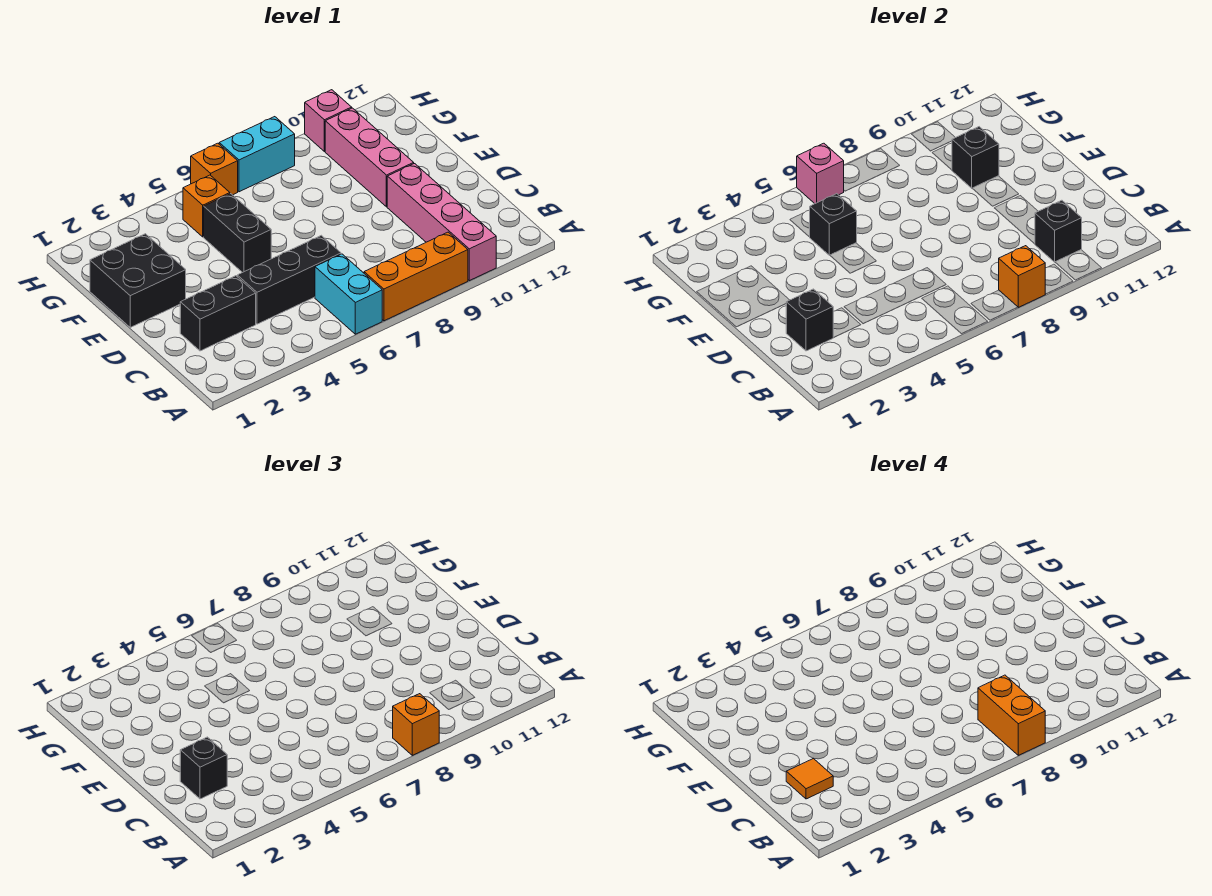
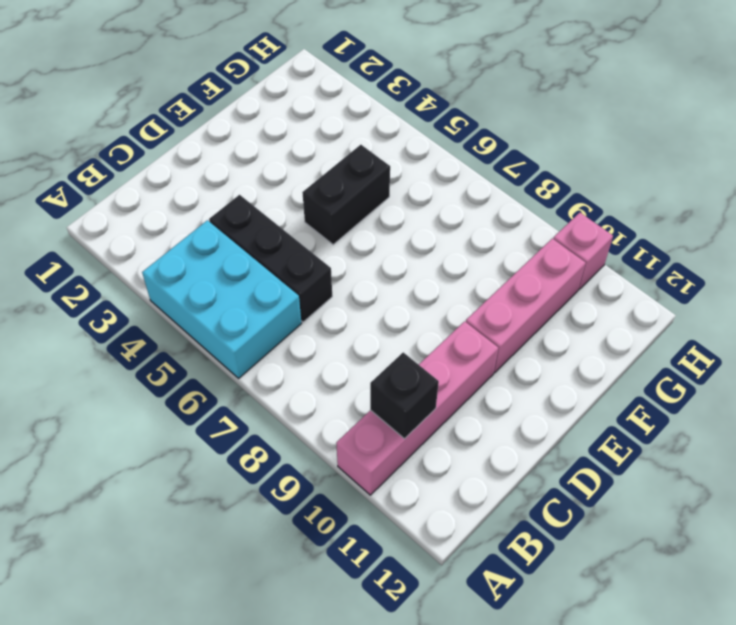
cyan brick A4:B6 level 1 -> cyan brick A6:B6 level 1
none -> orange brick A7:A9 level 1
none -> black brick C2:C3 level 1
none -> black brick E1:F2 level 1

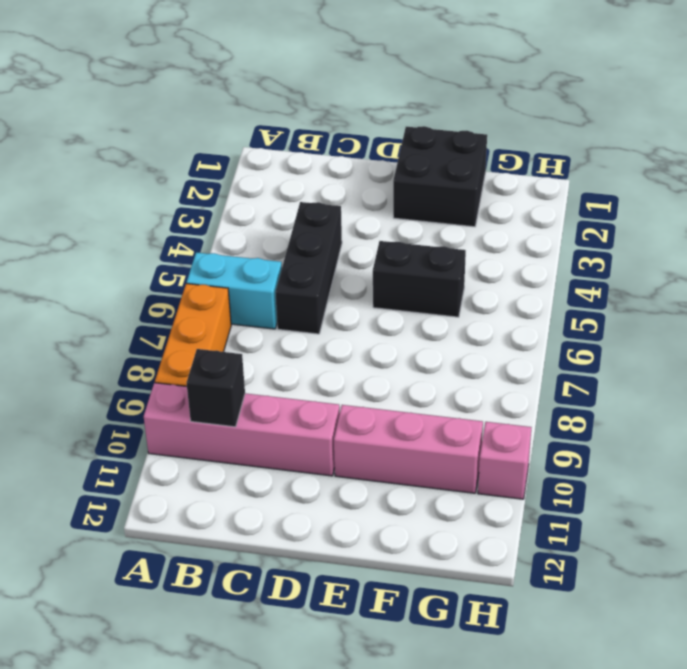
none -> black brick C2:C3 level 1
none -> orange brick G5 level 1
none -> orange brick H6 level 1

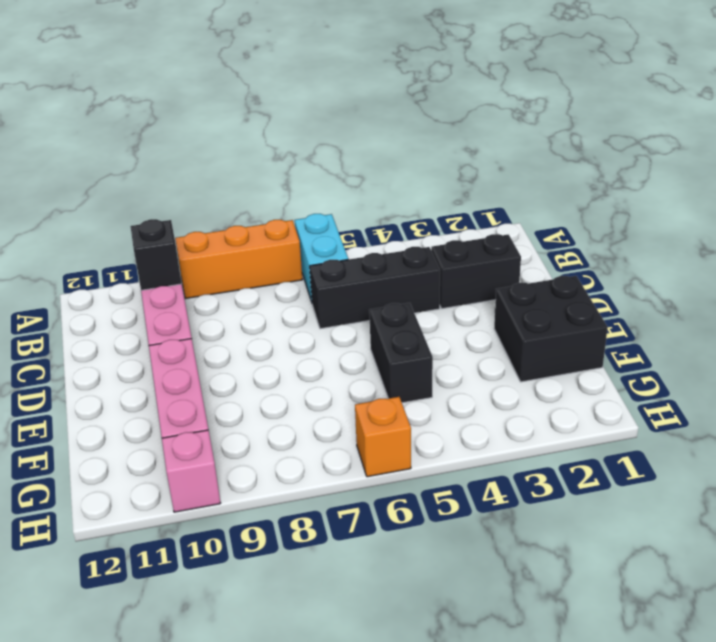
none -> orange brick G5 level 1
none -> cyan brick H7:H8 level 1
none -> orange brick A8 level 2

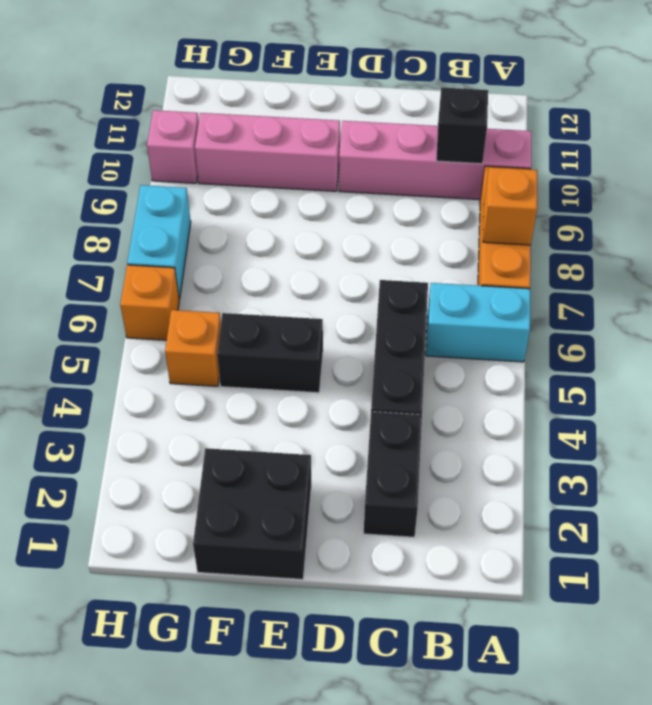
none -> black brick C2 level 2
none -> black brick F5 level 2
none -> black brick F10 level 2

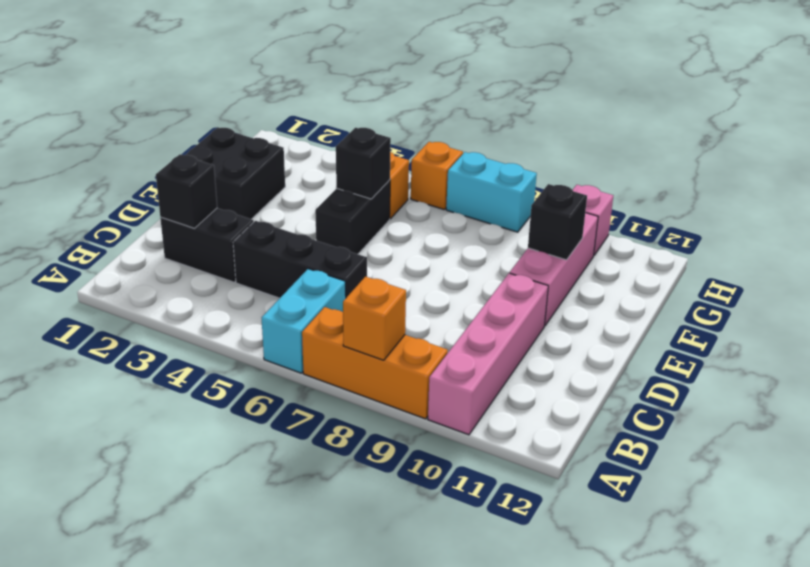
none -> black brick B10 level 2
none -> pink brick H6 level 2
none -> orange brick A8 level 3

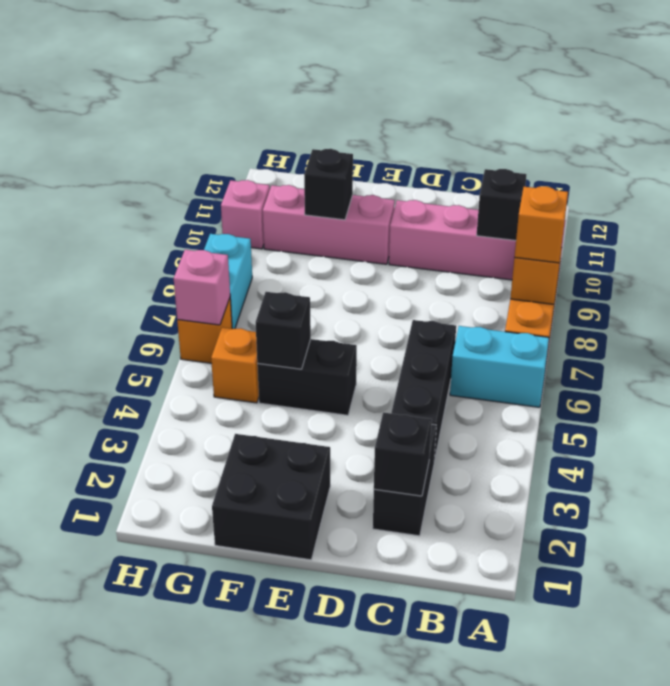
none -> black brick C2 level 3
none -> orange brick A8:B8 level 4
none -> orange tile C2 level 4

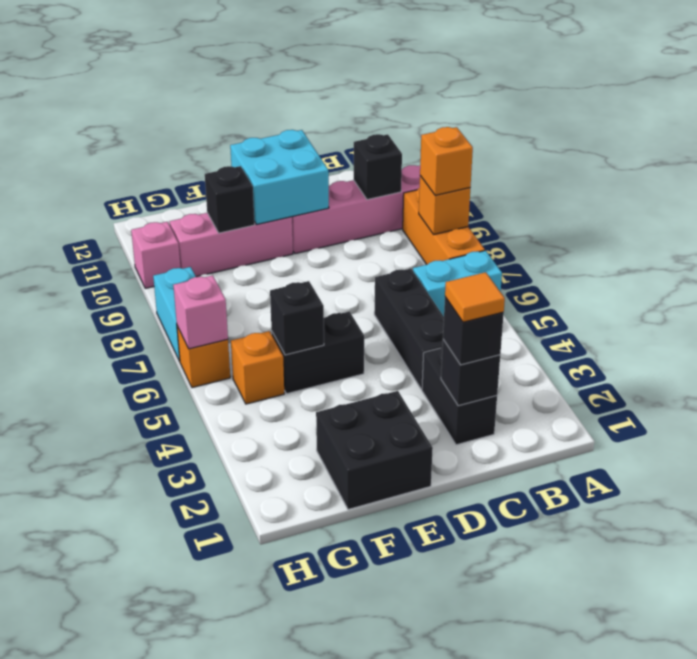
cyan brick D10:E11 level 2 -> none
none -> orange brick A8:B8 level 4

==============================

Your assignment: In your copy, include no pictures; print every line above exactly.

Task response:
cyan brick A4:B6 level 1 -> cyan brick A6:B6 level 1
none -> orange brick A7:A9 level 1
none -> black brick C2:C3 level 1
none -> black brick E1:F2 level 1

none -> black brick C2:C3 level 1
none -> orange brick G5 level 1
none -> orange brick H6 level 1

none -> orange brick G5 level 1
none -> cyan brick H7:H8 level 1
none -> orange brick A8 level 2

none -> black brick C2 level 2
none -> black brick F5 level 2
none -> black brick F10 level 2

none -> black brick B10 level 2
none -> pink brick H6 level 2
none -> orange brick A8 level 3

none -> black brick C2 level 3
none -> orange brick A8:B8 level 4
none -> orange tile C2 level 4

cyan brick D10:E11 level 2 -> none
none -> orange brick A8:B8 level 4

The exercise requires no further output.